◆ Task item ◆
Some entries follow. Reproduce exactly the lines starting at the one with "OF SCISSORS 356,258,414,358" and stopping after the one with "360,486,430,534 to 801,564,883,609".

◆ Input data ◆
########################################
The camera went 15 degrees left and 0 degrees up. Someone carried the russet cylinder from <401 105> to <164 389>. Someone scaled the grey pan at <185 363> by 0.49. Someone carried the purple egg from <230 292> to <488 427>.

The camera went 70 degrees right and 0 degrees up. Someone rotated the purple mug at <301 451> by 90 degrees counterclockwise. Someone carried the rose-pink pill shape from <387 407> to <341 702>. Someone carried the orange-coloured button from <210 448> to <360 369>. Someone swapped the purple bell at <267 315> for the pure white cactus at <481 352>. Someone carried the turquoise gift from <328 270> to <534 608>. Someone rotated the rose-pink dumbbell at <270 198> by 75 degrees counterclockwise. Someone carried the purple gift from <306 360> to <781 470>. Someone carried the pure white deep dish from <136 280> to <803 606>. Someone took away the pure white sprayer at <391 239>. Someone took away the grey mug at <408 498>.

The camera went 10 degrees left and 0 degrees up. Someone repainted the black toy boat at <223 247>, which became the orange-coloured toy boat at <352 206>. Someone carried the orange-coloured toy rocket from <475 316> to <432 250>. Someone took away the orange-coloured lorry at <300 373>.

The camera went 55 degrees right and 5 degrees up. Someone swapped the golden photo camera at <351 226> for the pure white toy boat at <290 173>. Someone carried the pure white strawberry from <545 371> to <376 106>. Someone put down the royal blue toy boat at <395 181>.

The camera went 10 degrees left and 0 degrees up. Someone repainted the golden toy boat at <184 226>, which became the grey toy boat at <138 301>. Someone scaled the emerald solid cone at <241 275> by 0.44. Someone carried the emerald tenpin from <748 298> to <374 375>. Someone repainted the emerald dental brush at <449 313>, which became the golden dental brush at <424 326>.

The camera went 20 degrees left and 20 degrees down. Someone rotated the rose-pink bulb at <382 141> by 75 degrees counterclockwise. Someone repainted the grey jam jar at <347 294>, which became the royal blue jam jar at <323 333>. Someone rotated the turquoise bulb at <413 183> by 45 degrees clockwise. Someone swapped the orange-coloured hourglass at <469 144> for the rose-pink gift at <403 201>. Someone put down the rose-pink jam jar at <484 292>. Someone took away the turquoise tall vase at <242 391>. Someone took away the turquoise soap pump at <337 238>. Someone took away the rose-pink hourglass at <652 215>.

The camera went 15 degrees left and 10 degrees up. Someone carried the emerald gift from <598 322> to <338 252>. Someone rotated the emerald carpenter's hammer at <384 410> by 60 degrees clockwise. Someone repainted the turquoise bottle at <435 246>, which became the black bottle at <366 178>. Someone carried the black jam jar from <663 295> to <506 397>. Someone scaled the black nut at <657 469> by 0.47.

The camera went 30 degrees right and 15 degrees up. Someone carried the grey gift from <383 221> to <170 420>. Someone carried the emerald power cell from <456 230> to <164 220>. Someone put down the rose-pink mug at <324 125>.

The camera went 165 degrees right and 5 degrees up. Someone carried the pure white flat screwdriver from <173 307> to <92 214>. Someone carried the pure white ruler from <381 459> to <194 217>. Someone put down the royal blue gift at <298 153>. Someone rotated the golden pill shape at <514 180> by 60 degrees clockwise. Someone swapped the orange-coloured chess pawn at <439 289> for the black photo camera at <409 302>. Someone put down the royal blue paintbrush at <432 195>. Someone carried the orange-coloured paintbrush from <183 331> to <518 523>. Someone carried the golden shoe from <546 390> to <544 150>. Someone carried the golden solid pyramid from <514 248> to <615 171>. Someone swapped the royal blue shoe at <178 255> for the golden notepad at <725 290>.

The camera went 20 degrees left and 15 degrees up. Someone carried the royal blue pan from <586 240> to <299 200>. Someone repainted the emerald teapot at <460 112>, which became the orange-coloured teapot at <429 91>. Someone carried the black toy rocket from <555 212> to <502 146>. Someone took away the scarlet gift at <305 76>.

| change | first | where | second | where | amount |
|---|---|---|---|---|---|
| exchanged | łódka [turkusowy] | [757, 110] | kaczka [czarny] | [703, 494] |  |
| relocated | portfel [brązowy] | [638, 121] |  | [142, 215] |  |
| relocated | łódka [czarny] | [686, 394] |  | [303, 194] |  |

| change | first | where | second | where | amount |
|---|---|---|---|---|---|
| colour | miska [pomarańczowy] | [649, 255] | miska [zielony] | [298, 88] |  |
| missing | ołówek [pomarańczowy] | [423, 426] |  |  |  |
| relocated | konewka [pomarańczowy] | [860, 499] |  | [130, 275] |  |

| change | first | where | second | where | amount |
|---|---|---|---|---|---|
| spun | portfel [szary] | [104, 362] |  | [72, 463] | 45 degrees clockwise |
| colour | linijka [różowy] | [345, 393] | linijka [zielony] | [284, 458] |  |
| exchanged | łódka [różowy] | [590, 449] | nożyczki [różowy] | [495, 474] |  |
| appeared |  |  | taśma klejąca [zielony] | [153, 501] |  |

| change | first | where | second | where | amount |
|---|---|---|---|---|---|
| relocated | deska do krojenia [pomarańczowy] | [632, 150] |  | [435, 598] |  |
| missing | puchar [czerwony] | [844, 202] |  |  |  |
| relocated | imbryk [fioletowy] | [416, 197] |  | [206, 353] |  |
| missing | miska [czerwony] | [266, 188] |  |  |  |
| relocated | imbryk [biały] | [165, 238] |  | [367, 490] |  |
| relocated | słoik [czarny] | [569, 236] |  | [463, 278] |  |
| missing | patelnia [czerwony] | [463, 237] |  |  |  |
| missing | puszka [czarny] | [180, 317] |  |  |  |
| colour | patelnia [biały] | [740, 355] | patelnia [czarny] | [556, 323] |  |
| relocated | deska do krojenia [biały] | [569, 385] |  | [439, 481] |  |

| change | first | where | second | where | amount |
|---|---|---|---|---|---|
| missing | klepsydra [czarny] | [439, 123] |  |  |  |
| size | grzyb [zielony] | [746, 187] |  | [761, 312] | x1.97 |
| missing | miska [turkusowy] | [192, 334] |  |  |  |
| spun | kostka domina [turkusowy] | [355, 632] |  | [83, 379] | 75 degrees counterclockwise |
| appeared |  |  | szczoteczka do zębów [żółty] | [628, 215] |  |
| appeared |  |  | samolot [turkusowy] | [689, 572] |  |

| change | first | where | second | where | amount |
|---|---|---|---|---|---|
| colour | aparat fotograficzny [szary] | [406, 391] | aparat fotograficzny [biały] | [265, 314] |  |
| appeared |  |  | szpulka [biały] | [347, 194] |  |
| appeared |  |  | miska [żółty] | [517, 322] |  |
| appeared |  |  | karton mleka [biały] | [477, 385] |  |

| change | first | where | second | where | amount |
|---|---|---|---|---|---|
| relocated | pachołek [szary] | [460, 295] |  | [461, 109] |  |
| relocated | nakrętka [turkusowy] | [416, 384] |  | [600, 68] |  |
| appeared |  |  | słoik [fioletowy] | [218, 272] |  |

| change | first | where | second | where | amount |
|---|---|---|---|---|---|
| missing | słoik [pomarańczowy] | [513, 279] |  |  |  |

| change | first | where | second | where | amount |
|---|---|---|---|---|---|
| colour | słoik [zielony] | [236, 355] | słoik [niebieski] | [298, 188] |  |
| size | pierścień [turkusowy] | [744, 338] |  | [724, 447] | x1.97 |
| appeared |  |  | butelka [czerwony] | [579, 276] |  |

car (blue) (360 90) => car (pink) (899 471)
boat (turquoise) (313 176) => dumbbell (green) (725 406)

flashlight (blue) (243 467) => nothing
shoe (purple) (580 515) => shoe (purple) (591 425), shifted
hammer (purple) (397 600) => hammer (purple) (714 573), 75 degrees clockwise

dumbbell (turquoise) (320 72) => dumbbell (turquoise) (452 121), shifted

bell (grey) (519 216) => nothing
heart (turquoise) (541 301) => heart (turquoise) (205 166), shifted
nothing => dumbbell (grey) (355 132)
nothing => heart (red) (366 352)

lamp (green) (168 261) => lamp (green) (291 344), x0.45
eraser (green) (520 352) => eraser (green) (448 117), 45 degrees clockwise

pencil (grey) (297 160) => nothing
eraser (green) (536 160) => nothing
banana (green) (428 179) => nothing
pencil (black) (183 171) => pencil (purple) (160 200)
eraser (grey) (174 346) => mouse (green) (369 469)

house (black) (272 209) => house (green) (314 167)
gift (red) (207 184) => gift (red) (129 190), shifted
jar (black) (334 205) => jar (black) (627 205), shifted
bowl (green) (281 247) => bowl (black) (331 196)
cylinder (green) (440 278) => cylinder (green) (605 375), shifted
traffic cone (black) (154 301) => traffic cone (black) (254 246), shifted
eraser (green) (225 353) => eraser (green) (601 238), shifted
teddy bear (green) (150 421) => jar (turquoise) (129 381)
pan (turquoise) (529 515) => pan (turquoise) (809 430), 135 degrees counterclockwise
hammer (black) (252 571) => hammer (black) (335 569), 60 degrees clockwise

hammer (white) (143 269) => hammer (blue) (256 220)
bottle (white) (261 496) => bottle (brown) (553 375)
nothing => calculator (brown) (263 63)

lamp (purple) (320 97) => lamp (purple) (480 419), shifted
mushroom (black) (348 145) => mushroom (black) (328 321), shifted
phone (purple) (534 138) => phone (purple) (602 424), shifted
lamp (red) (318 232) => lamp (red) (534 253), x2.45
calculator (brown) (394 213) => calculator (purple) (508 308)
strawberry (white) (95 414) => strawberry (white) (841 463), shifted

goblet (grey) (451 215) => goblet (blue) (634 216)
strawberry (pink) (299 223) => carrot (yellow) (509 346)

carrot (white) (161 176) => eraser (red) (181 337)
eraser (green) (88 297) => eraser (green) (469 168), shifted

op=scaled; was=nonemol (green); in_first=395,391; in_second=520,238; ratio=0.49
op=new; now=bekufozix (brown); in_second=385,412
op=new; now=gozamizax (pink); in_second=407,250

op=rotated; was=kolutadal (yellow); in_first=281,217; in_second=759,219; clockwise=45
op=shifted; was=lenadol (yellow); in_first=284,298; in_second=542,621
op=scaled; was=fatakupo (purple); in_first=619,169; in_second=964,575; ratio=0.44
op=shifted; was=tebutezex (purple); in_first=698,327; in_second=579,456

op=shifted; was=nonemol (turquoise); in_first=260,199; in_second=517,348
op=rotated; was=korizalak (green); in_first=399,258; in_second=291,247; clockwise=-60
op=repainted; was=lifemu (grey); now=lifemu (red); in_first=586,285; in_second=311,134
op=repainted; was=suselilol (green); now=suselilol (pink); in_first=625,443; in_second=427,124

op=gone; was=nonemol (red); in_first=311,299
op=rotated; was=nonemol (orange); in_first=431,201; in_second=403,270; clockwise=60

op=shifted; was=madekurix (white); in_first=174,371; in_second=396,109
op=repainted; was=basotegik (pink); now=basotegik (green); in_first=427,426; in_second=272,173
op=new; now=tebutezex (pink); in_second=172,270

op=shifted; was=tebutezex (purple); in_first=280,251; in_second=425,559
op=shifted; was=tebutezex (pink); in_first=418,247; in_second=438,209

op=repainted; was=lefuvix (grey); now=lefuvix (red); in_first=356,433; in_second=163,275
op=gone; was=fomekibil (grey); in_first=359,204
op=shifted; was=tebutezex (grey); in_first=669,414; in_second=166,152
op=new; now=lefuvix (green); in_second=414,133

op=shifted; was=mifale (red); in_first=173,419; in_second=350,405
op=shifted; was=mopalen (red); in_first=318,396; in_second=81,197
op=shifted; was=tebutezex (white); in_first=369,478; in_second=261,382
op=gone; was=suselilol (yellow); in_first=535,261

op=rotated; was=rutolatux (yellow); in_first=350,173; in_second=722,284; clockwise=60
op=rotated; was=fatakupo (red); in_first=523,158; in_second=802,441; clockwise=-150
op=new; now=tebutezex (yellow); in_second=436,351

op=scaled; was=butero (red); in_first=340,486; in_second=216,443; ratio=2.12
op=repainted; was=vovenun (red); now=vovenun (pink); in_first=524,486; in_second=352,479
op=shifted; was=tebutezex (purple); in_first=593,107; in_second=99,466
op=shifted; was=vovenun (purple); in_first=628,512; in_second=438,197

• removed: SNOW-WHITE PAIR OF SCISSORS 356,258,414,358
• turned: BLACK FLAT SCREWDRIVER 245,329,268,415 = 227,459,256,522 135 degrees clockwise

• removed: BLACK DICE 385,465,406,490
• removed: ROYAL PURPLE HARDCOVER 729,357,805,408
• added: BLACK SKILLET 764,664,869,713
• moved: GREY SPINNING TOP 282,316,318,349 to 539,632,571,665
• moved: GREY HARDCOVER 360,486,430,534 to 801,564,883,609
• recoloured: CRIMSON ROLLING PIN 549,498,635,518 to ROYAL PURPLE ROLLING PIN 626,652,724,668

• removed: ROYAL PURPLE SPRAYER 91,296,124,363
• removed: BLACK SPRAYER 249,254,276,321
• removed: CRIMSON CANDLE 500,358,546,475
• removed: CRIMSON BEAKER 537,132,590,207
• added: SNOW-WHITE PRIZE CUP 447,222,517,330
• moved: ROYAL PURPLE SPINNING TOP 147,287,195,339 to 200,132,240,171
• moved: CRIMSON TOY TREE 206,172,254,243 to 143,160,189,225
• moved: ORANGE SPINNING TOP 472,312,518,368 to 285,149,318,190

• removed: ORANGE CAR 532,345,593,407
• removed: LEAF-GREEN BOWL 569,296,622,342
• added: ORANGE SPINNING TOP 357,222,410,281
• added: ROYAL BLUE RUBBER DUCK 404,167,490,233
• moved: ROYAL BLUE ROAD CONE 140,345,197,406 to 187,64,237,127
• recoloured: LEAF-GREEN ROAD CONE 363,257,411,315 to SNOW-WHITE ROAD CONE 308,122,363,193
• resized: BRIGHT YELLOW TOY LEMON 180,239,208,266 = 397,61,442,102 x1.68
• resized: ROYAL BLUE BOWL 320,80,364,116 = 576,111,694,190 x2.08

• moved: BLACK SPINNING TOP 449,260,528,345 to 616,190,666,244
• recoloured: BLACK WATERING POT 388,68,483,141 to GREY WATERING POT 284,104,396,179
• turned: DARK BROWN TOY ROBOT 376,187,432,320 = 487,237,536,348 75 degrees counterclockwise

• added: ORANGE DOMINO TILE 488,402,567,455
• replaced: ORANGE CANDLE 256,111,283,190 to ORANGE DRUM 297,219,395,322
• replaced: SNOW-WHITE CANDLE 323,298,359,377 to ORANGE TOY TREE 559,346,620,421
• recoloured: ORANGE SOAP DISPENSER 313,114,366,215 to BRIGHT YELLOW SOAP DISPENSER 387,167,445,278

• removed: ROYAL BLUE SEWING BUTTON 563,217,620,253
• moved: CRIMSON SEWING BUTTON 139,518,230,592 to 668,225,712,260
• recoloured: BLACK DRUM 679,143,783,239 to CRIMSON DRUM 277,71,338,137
########################################
◆ Answer box ◆
• removed: SNOW-WHITE PAIR OF SCISSORS 356,258,414,358
• turned: BLACK FLAT SCREWDRIVER 245,329,268,415 = 227,459,256,522 135 degrees clockwise

• removed: BLACK DICE 385,465,406,490
• removed: ROYAL PURPLE HARDCOVER 729,357,805,408
• added: BLACK SKILLET 764,664,869,713
• moved: GREY SPINNING TOP 282,316,318,349 to 539,632,571,665
• moved: GREY HARDCOVER 360,486,430,534 to 801,564,883,609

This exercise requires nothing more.